>> start Input

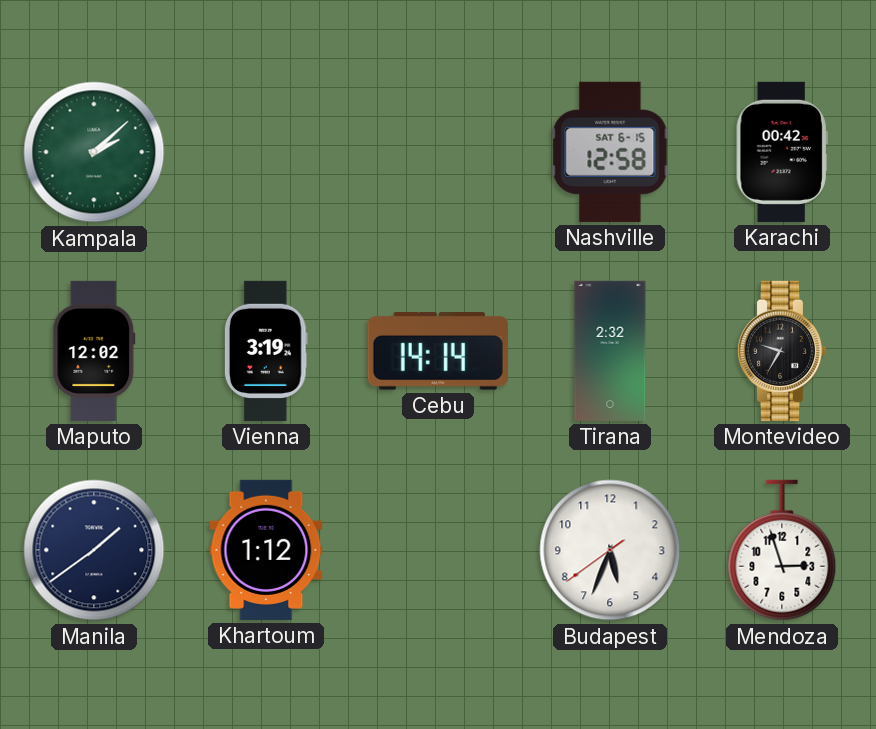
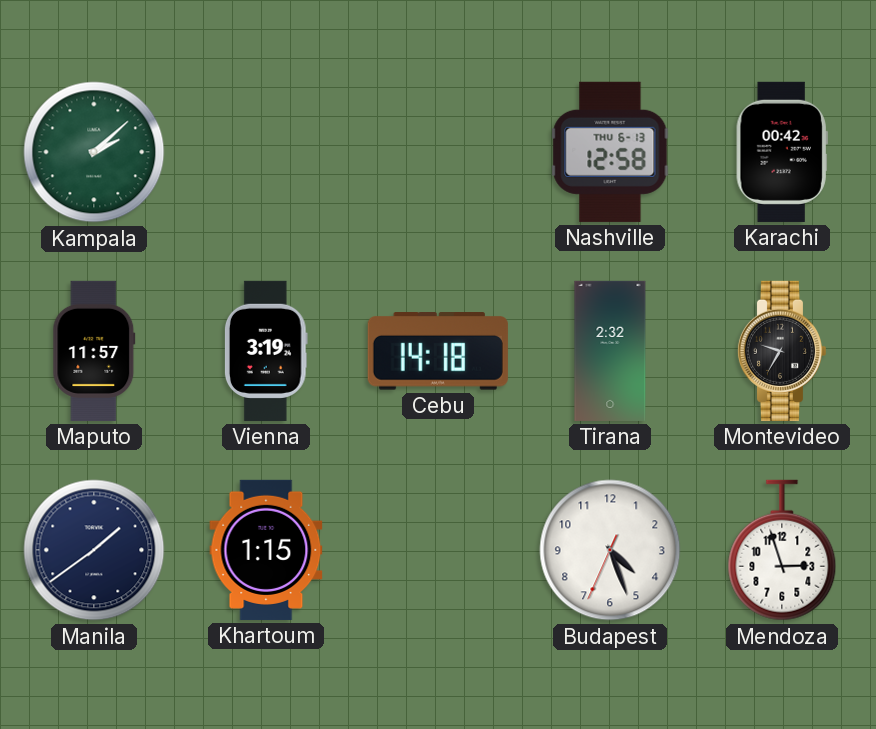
Nashville date: SAT 6-15 -> THU 6-13
Maputo: 12:02 -> 11:57
Cebu: 14:14 -> 14:18
Khartoum: 1:12 -> 1:15
Budapest: 5:33 -> 4:26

>> end Input

## Given task
Render every text line from the entries above as a numbered list, omitting blank lines and the pictures.

## Problem solution
1. Nashville date: SAT 6-15 -> THU 6-13
2. Maputo: 12:02 -> 11:57
3. Cebu: 14:14 -> 14:18
4. Khartoum: 1:12 -> 1:15
5. Budapest: 5:33 -> 4:26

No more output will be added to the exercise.